> DATA PROVIDED:
*** Begin section ***

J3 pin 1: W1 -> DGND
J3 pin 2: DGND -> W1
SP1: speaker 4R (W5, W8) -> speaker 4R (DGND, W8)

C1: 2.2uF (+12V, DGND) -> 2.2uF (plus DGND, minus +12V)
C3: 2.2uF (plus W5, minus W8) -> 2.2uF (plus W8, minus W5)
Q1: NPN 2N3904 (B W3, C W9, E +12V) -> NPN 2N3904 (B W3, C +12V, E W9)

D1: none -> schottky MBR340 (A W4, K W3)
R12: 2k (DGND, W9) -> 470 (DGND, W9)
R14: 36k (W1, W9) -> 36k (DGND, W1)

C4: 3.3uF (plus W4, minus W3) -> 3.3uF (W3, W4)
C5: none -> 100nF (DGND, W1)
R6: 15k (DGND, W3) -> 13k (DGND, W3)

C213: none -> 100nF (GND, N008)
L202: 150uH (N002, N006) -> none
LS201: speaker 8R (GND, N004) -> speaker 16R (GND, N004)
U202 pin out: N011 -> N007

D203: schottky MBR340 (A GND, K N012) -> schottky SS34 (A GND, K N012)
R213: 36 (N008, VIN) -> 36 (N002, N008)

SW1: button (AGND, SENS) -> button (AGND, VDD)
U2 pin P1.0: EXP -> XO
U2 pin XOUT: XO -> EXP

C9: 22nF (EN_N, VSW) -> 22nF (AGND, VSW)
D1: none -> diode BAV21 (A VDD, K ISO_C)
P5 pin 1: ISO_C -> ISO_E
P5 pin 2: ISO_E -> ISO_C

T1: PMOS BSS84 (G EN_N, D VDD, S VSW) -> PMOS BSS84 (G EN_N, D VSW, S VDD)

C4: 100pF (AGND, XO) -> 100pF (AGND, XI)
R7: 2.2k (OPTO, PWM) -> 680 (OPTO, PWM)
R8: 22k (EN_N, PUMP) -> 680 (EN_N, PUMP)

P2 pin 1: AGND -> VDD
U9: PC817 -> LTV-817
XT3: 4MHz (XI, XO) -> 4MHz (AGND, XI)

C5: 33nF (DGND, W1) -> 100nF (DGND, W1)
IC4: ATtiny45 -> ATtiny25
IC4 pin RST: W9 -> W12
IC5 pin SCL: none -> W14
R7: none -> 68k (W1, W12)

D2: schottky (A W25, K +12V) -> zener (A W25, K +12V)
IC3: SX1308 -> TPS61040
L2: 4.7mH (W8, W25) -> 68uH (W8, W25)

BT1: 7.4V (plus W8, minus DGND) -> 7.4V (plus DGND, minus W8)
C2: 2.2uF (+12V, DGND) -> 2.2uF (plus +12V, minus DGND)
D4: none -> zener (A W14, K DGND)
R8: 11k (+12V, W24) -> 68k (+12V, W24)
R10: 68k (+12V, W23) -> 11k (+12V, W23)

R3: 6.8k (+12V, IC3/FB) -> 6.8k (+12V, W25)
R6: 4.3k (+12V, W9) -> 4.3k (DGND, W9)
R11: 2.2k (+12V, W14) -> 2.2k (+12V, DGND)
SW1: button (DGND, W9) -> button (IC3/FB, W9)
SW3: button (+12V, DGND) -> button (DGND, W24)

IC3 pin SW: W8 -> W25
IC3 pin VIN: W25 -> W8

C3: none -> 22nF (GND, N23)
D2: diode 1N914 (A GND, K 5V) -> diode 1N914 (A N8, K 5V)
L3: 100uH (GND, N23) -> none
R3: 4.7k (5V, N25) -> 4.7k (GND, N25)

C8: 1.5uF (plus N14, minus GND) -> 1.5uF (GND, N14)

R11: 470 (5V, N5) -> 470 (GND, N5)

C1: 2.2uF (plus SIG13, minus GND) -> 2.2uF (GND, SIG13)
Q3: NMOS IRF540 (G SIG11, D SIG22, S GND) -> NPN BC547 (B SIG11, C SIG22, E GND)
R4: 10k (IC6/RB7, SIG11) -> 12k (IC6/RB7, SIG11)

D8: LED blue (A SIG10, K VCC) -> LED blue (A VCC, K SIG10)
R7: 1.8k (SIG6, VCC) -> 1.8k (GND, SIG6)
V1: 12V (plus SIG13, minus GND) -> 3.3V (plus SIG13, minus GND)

*** End section ***

> REQUIRED ACTION:
Write the data out again in full and exactly.

> WRITTEN RESPONSE:
J3 pin 1: W1 -> DGND
J3 pin 2: DGND -> W1
SP1: speaker 4R (W5, W8) -> speaker 4R (DGND, W8)

C1: 2.2uF (+12V, DGND) -> 2.2uF (plus DGND, minus +12V)
C3: 2.2uF (plus W5, minus W8) -> 2.2uF (plus W8, minus W5)
Q1: NPN 2N3904 (B W3, C W9, E +12V) -> NPN 2N3904 (B W3, C +12V, E W9)

D1: none -> schottky MBR340 (A W4, K W3)
R12: 2k (DGND, W9) -> 470 (DGND, W9)
R14: 36k (W1, W9) -> 36k (DGND, W1)

C4: 3.3uF (plus W4, minus W3) -> 3.3uF (W3, W4)
C5: none -> 100nF (DGND, W1)
R6: 15k (DGND, W3) -> 13k (DGND, W3)

C213: none -> 100nF (GND, N008)
L202: 150uH (N002, N006) -> none
LS201: speaker 8R (GND, N004) -> speaker 16R (GND, N004)
U202 pin out: N011 -> N007

D203: schottky MBR340 (A GND, K N012) -> schottky SS34 (A GND, K N012)
R213: 36 (N008, VIN) -> 36 (N002, N008)

SW1: button (AGND, SENS) -> button (AGND, VDD)
U2 pin P1.0: EXP -> XO
U2 pin XOUT: XO -> EXP

C9: 22nF (EN_N, VSW) -> 22nF (AGND, VSW)
D1: none -> diode BAV21 (A VDD, K ISO_C)
P5 pin 1: ISO_C -> ISO_E
P5 pin 2: ISO_E -> ISO_C

T1: PMOS BSS84 (G EN_N, D VDD, S VSW) -> PMOS BSS84 (G EN_N, D VSW, S VDD)

C4: 100pF (AGND, XO) -> 100pF (AGND, XI)
R7: 2.2k (OPTO, PWM) -> 680 (OPTO, PWM)
R8: 22k (EN_N, PUMP) -> 680 (EN_N, PUMP)

P2 pin 1: AGND -> VDD
U9: PC817 -> LTV-817
XT3: 4MHz (XI, XO) -> 4MHz (AGND, XI)

C5: 33nF (DGND, W1) -> 100nF (DGND, W1)
IC4: ATtiny45 -> ATtiny25
IC4 pin RST: W9 -> W12
IC5 pin SCL: none -> W14
R7: none -> 68k (W1, W12)

D2: schottky (A W25, K +12V) -> zener (A W25, K +12V)
IC3: SX1308 -> TPS61040
L2: 4.7mH (W8, W25) -> 68uH (W8, W25)

BT1: 7.4V (plus W8, minus DGND) -> 7.4V (plus DGND, minus W8)
C2: 2.2uF (+12V, DGND) -> 2.2uF (plus +12V, minus DGND)
D4: none -> zener (A W14, K DGND)
R8: 11k (+12V, W24) -> 68k (+12V, W24)
R10: 68k (+12V, W23) -> 11k (+12V, W23)

R3: 6.8k (+12V, IC3/FB) -> 6.8k (+12V, W25)
R6: 4.3k (+12V, W9) -> 4.3k (DGND, W9)
R11: 2.2k (+12V, W14) -> 2.2k (+12V, DGND)
SW1: button (DGND, W9) -> button (IC3/FB, W9)
SW3: button (+12V, DGND) -> button (DGND, W24)

IC3 pin SW: W8 -> W25
IC3 pin VIN: W25 -> W8

C3: none -> 22nF (GND, N23)
D2: diode 1N914 (A GND, K 5V) -> diode 1N914 (A N8, K 5V)
L3: 100uH (GND, N23) -> none
R3: 4.7k (5V, N25) -> 4.7k (GND, N25)

C8: 1.5uF (plus N14, minus GND) -> 1.5uF (GND, N14)

R11: 470 (5V, N5) -> 470 (GND, N5)

C1: 2.2uF (plus SIG13, minus GND) -> 2.2uF (GND, SIG13)
Q3: NMOS IRF540 (G SIG11, D SIG22, S GND) -> NPN BC547 (B SIG11, C SIG22, E GND)
R4: 10k (IC6/RB7, SIG11) -> 12k (IC6/RB7, SIG11)

D8: LED blue (A SIG10, K VCC) -> LED blue (A VCC, K SIG10)
R7: 1.8k (SIG6, VCC) -> 1.8k (GND, SIG6)
V1: 12V (plus SIG13, minus GND) -> 3.3V (plus SIG13, minus GND)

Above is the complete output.